WRITTEN REQUEST:
Retype every line of the listing below word for word, leaving out the pictures.

[Data records]
----------
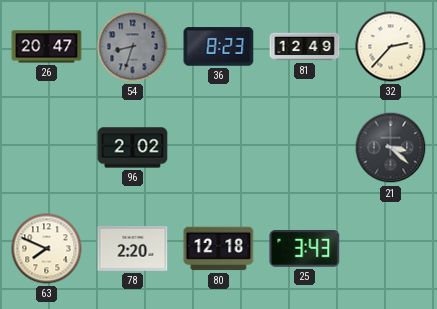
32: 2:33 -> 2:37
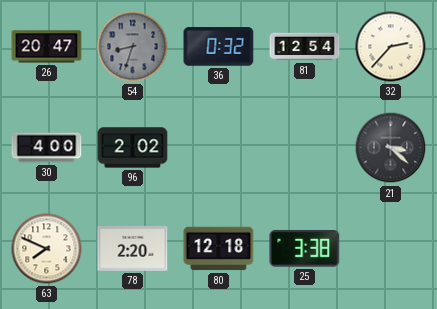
36: 8:23 -> 0:32
81: 12:49 -> 12:54
30: none -> 4:00
25: 3:43 -> 3:38
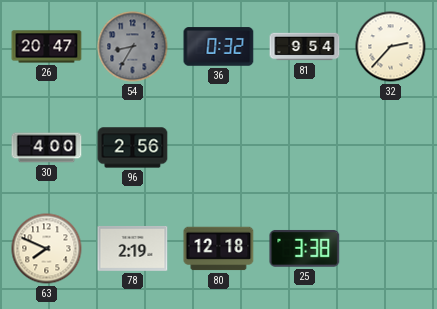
54: 8:33 -> 8:35
81: 12:54 -> 9:54
96: 2:02 -> 2:56
21: 3:22 -> none
78: 2:20 -> 2:19
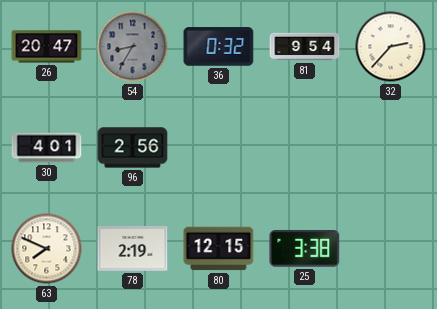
30: 4:00 -> 4:01
80: 12:18 -> 12:15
----------
RESPONSE:
32: 2:33 -> 2:37
36: 8:23 -> 0:32
81: 12:49 -> 12:54
30: none -> 4:00
25: 3:43 -> 3:38
54: 8:33 -> 8:35
81: 12:54 -> 9:54
96: 2:02 -> 2:56
21: 3:22 -> none
78: 2:20 -> 2:19
30: 4:00 -> 4:01
80: 12:18 -> 12:15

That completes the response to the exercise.